Segment Open

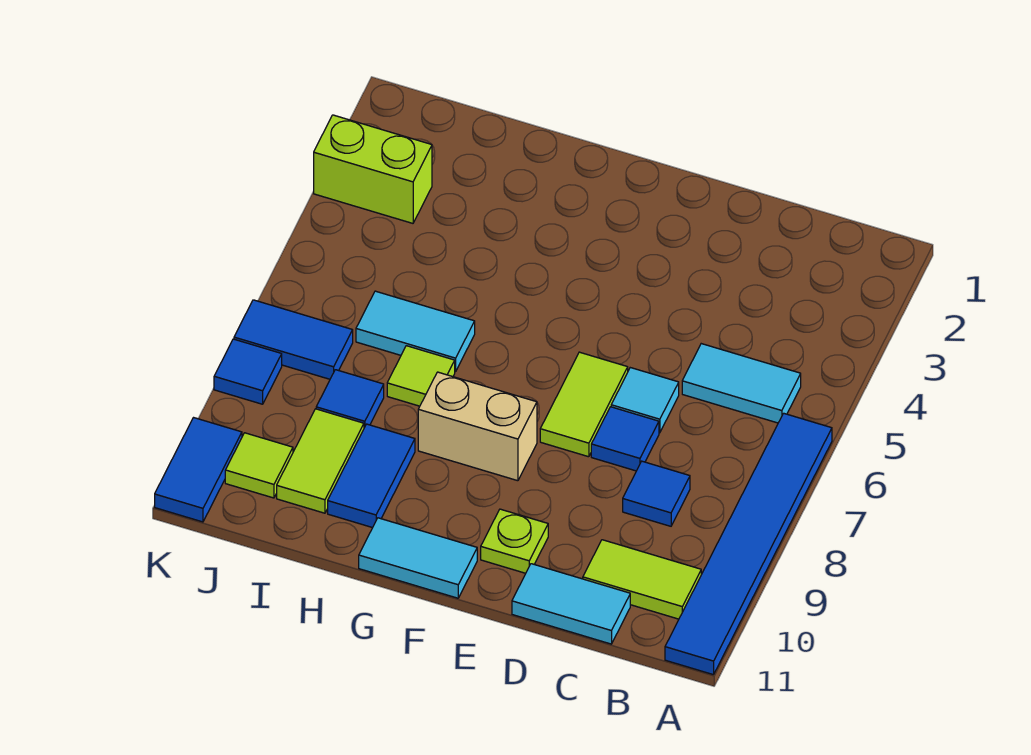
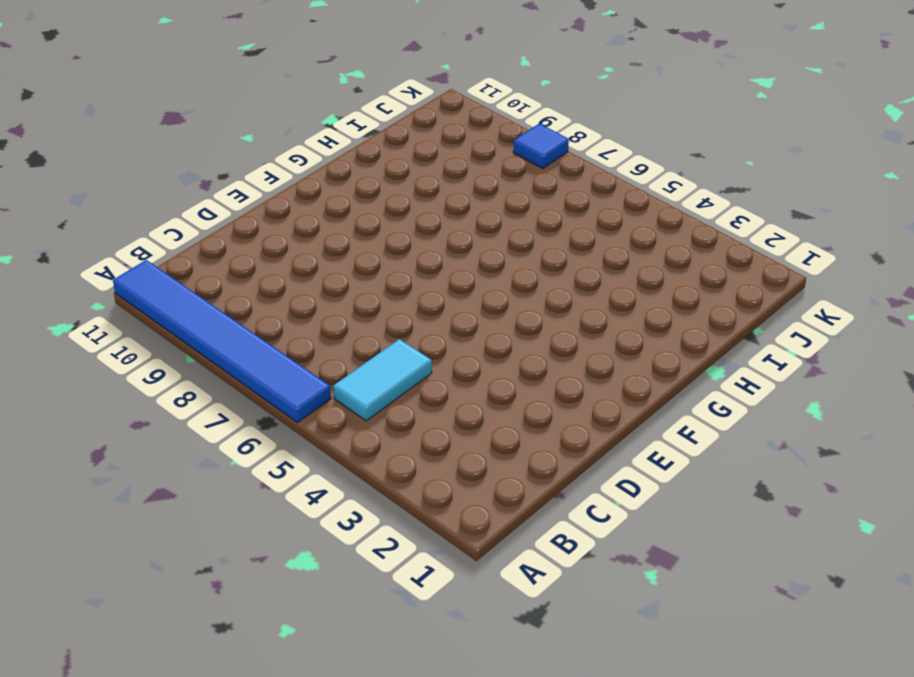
none -> lime tile B10:C10 level 1
none -> blue tile C8 level 1
none -> cyan tile C11:D11 level 1

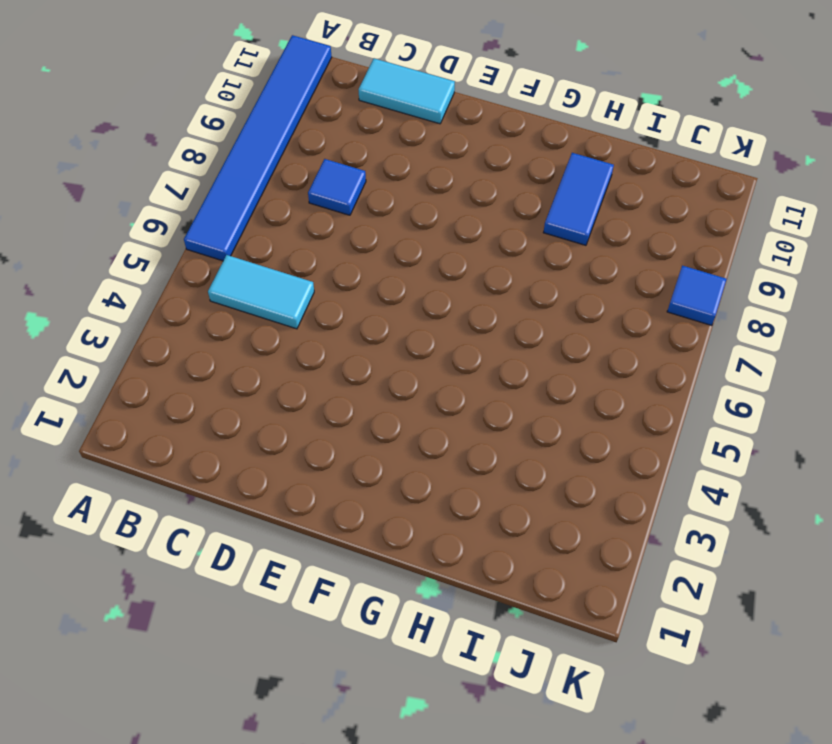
none -> lime tile B10:C10 level 1
none -> cyan tile D6 level 1
none -> blue tile D7 level 1

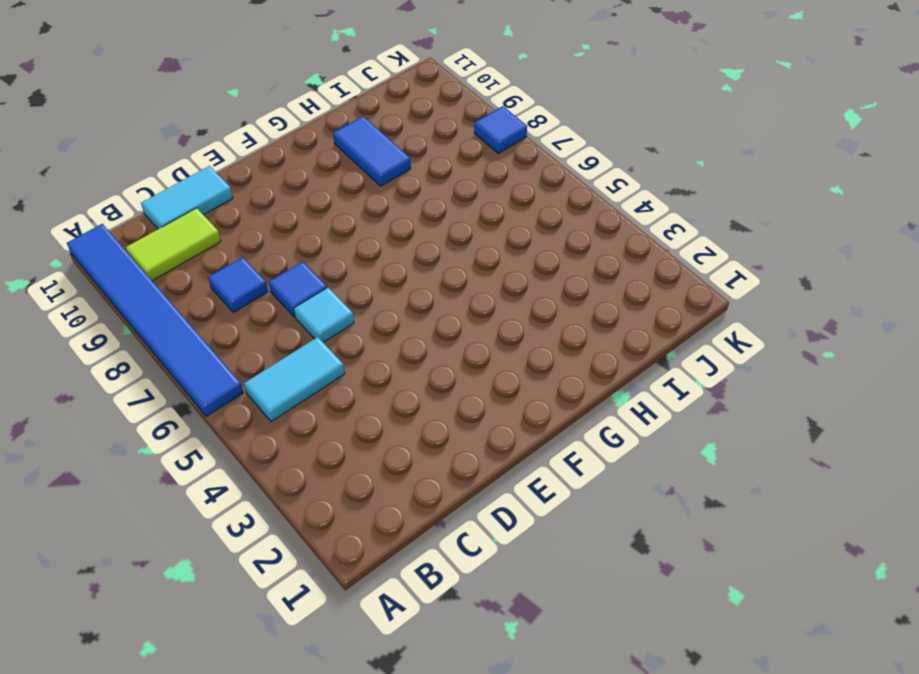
none -> lime tile E6:E7 level 1
none -> lime plate E10 level 1
none -> tan brick F8:G8 level 1

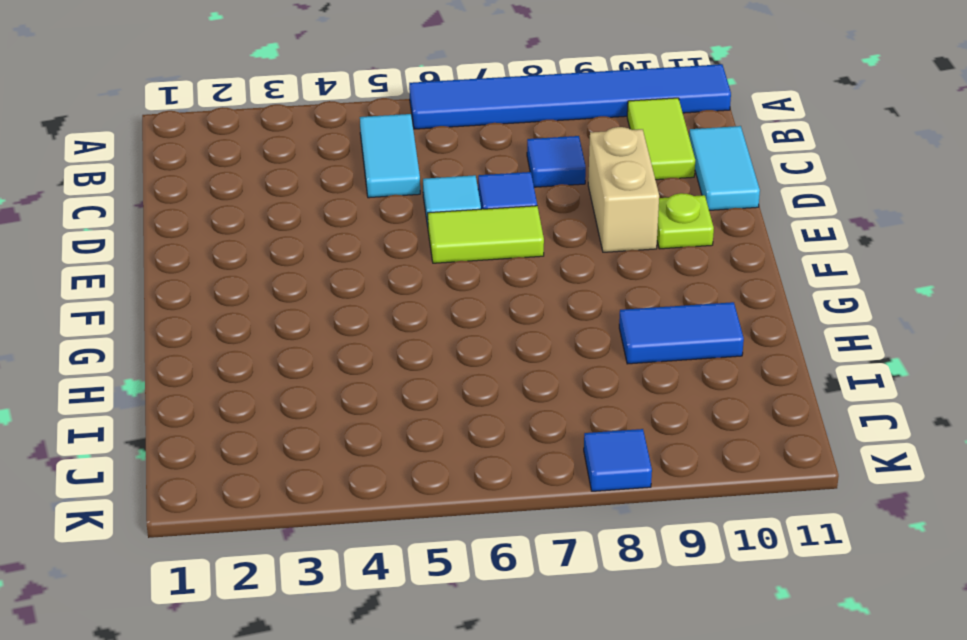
tan brick D9:E9 level 1 -> tan brick F8:G8 level 1
none -> cyan tile F11:G11 level 1
none -> cyan tile H6:I6 level 1
none -> lime tile H7 level 1

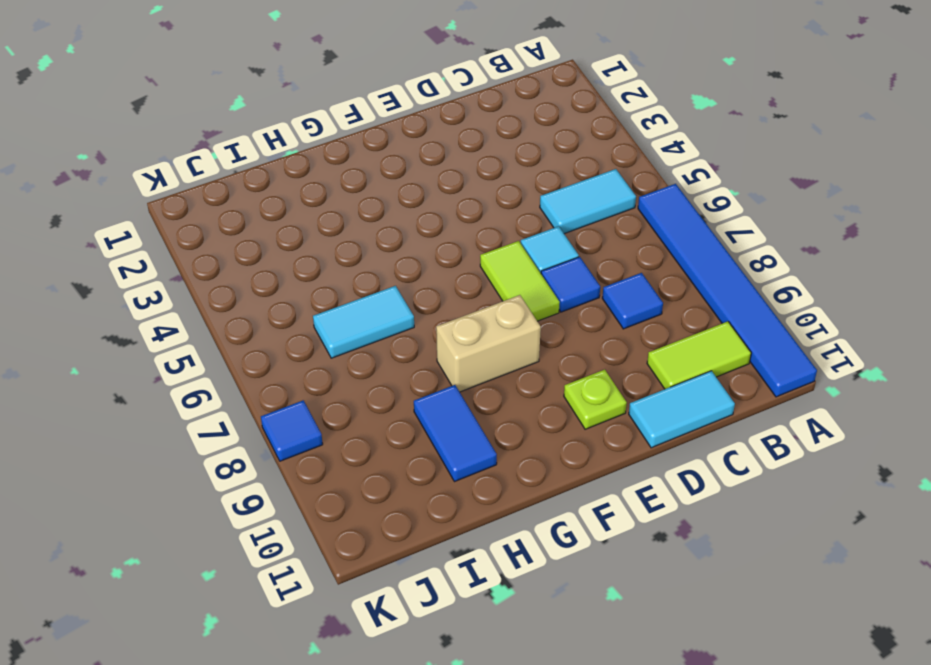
none -> cyan tile F11:G11 level 1
none -> lime tile H7 level 1
none -> blue tile I8 level 1

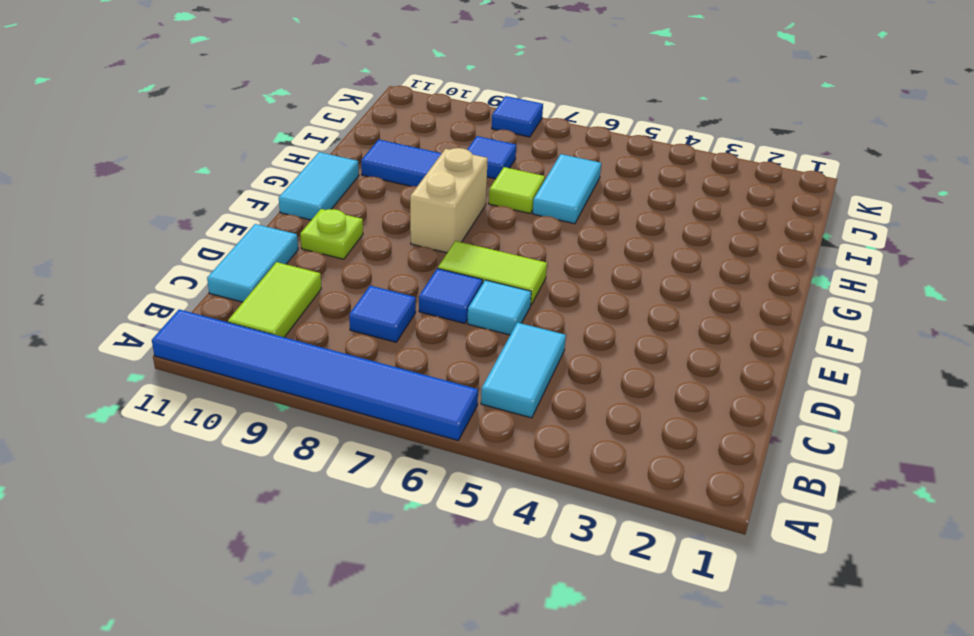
none -> lime tile I9:I10 level 1
none -> lime brick J3:K3 level 1
none -> blue tile J7:K7 level 1

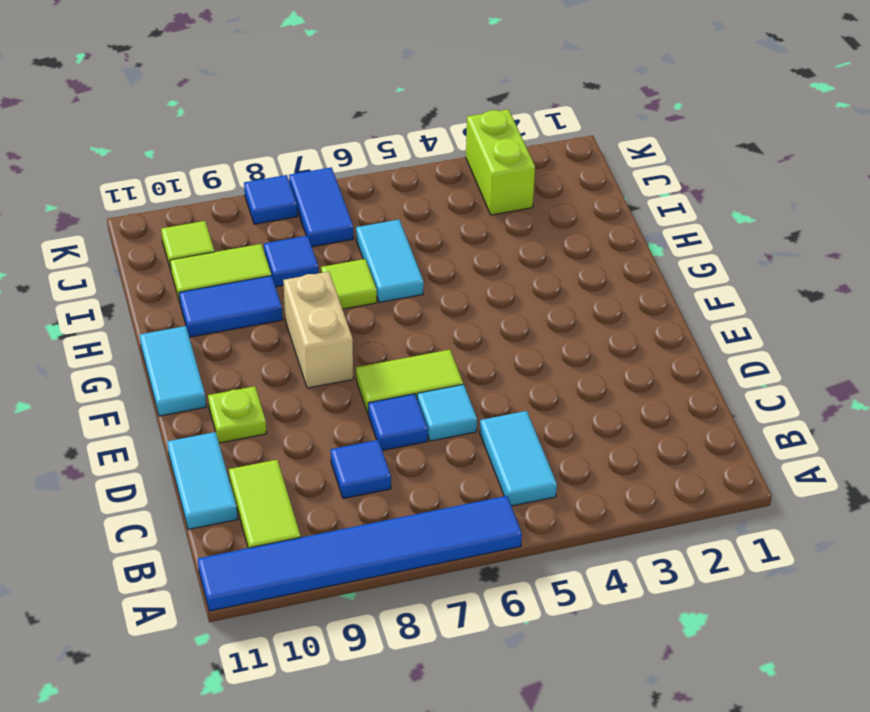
none -> blue tile K10:K11 level 1

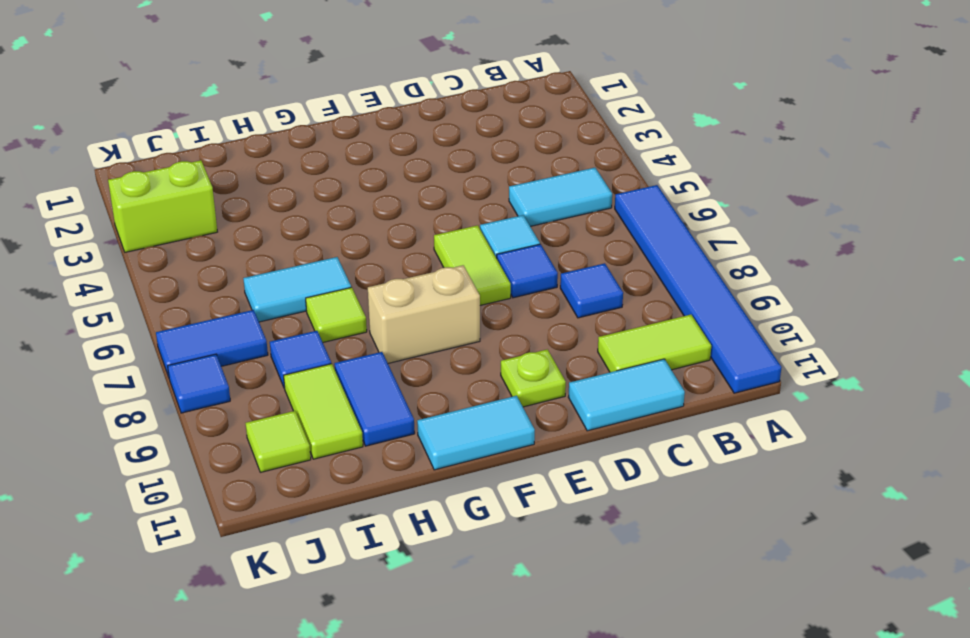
none -> blue tile K10:K11 level 1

Segment Closed

- Action item -
Once the line with "none -> lime tile E6:E7 level 1" is found above, transcribe each line from it through the line with "none -> lime brick J3:K3 level 1", exactly, and omit the pictures.

- Answer section -
none -> lime tile E6:E7 level 1
none -> lime plate E10 level 1
none -> tan brick F8:G8 level 1

tan brick D9:E9 level 1 -> tan brick F8:G8 level 1
none -> cyan tile F11:G11 level 1
none -> cyan tile H6:I6 level 1
none -> lime tile H7 level 1

none -> cyan tile F11:G11 level 1
none -> lime tile H7 level 1
none -> blue tile I8 level 1

none -> lime tile I9:I10 level 1
none -> lime brick J3:K3 level 1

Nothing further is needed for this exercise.